Aim ::
Your task is to repeat, word for word, the line containing "Segment every instance" and all lines that follow it to the end of the material, and no other lines.

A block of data
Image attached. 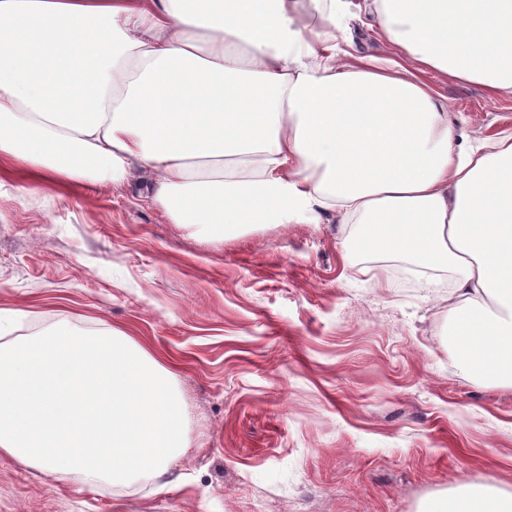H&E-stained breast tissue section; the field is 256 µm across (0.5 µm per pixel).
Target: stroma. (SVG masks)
Returning <instances> with one entry per match:
<instances>
[{
  "label": "stroma",
  "mask_w": 512,
  "mask_h": 512,
  "mask_svg": "<svg viewBox=\"0 0 512 512\" xmlns=\"http://www.w3.org/2000/svg\"><path fill=\"white\" fill-rule=\"evenodd\" d=\"M339 48L401 58L371 18ZM468 144L512 96L427 70ZM0 205V308L134 336L172 365L190 448L177 485L56 481L0 456V512H423L462 485L512 496V388L459 362L452 285L346 249L338 222L219 235L148 183L39 185Z\"/></svg>",
  "instance_id": "obj_1"
}]
</instances>
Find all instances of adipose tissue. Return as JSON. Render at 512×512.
Listing matches in <instances>:
<instances>
[{
	"label": "adipose tissue",
	"mask_w": 512,
	"mask_h": 512,
	"mask_svg": "<svg viewBox=\"0 0 512 512\" xmlns=\"http://www.w3.org/2000/svg\"><path fill=\"white\" fill-rule=\"evenodd\" d=\"M407 63L337 55L343 0H0V167L132 178L174 224L358 220L457 270L463 366L512 387V133L473 147L420 71L512 94V0H365ZM0 309V455L86 485L172 474L174 373L125 331ZM427 512H512L461 487Z\"/></svg>",
	"instance_id": "adipose-tissue-1"
}]
</instances>
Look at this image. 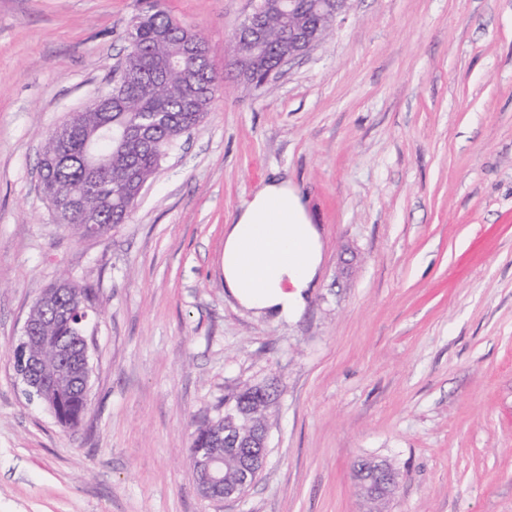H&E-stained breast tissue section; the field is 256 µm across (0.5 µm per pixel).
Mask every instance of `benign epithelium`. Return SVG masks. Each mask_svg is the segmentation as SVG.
Listing matches in <instances>:
<instances>
[{
	"label": "benign epithelium",
	"mask_w": 512,
	"mask_h": 512,
	"mask_svg": "<svg viewBox=\"0 0 512 512\" xmlns=\"http://www.w3.org/2000/svg\"><path fill=\"white\" fill-rule=\"evenodd\" d=\"M349 0H288V15L307 16L311 12L331 16L335 21H342L348 10ZM264 42L266 30L262 22L254 14H249L232 37V42L239 40ZM324 40L321 28L311 25L291 27L284 40V47L278 65L270 72L275 76L284 66L305 55ZM47 303L50 311L43 318L36 317V309H31L23 327L19 343L12 351L17 374L28 387L29 395L42 394L56 388L64 379L60 371L75 366L78 369L75 384L84 392H89L91 377L90 352L87 337L78 332L74 336H45L42 333V320L57 325L68 319L69 307H62L51 293H44L37 298L35 304ZM49 348L53 351L58 370L50 371L43 365L39 351ZM267 432L255 430L239 434L231 448L238 460L236 481L226 483L220 477L218 464L223 460L224 430L213 427L203 446L198 444L190 448V461L196 475L200 494L210 500L239 499L255 482L267 459ZM397 478L396 472L388 465L379 467L376 475L367 484L360 486L361 495L372 501L392 488Z\"/></svg>",
	"instance_id": "7a95c632"
}]
</instances>
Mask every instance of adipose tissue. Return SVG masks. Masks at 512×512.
Masks as SVG:
<instances>
[{
    "instance_id": "adipose-tissue-1",
    "label": "adipose tissue",
    "mask_w": 512,
    "mask_h": 512,
    "mask_svg": "<svg viewBox=\"0 0 512 512\" xmlns=\"http://www.w3.org/2000/svg\"><path fill=\"white\" fill-rule=\"evenodd\" d=\"M322 260L307 206L285 179L264 182L224 231V286L258 315L295 318Z\"/></svg>"
}]
</instances>
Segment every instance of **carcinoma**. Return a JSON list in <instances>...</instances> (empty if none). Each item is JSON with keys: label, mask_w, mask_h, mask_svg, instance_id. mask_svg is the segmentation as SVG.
<instances>
[{"label": "carcinoma", "mask_w": 512, "mask_h": 512, "mask_svg": "<svg viewBox=\"0 0 512 512\" xmlns=\"http://www.w3.org/2000/svg\"><path fill=\"white\" fill-rule=\"evenodd\" d=\"M256 8L266 18L269 40L262 46L237 43L236 52L253 69L252 76L262 77L279 60L282 36L288 32V2L259 0ZM125 55L127 76L112 85V98L118 106L110 112L98 111L97 103L84 112H74L47 137L40 159L44 193L55 208V221L80 235L93 231L105 236L128 218L134 188L156 174L162 158L179 138L204 118L219 92L217 75L197 84L193 72L200 60L186 54L187 43H193L204 55L208 47L189 26L172 19L161 0H153L137 21L126 28ZM144 113L161 115V122L147 138L105 139V126L120 132L132 128ZM55 295L92 307L91 288L69 282L53 286ZM70 409L66 417L69 427L76 428L84 418L83 397L68 392ZM273 393L260 391L256 385L244 386L232 397L239 411L236 424L250 421L268 426V409Z\"/></svg>", "instance_id": "obj_1"}]
</instances>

Task response ::
Segment every instance of **carcinoma**. Return a JSON list in <instances>...</instances> (empty if none). Each item is JSON with keys: label, mask_w, mask_h, mask_svg, instance_id. mask_svg is the segmentation as SVG.
<instances>
[{"label": "carcinoma", "mask_w": 512, "mask_h": 512, "mask_svg": "<svg viewBox=\"0 0 512 512\" xmlns=\"http://www.w3.org/2000/svg\"><path fill=\"white\" fill-rule=\"evenodd\" d=\"M256 8L266 18L269 40L262 46L237 43L236 52L253 69L252 76L262 77L279 60L282 36L288 32V2L259 0ZM125 55L127 76L112 85V98L118 106L110 112L98 111L97 103L84 112H74L47 137L40 159L44 193L55 208V221L80 235L93 231L105 236L128 218L134 188L156 174L162 158L179 138L204 118L219 92L217 75L197 84L193 72L200 60L186 54L187 43H193L204 55L208 47L189 26L172 19L161 0H153L137 21L126 28ZM144 113L161 115V122L147 138L105 139V126L120 132L132 128ZM55 295L92 307L91 288L69 282L53 286ZM70 409L66 417L69 427L76 428L84 418L83 397L68 392ZM273 393L260 391L256 385L244 386L232 397L239 411L236 424L250 421L268 426V409Z\"/></svg>", "instance_id": "obj_1"}]
</instances>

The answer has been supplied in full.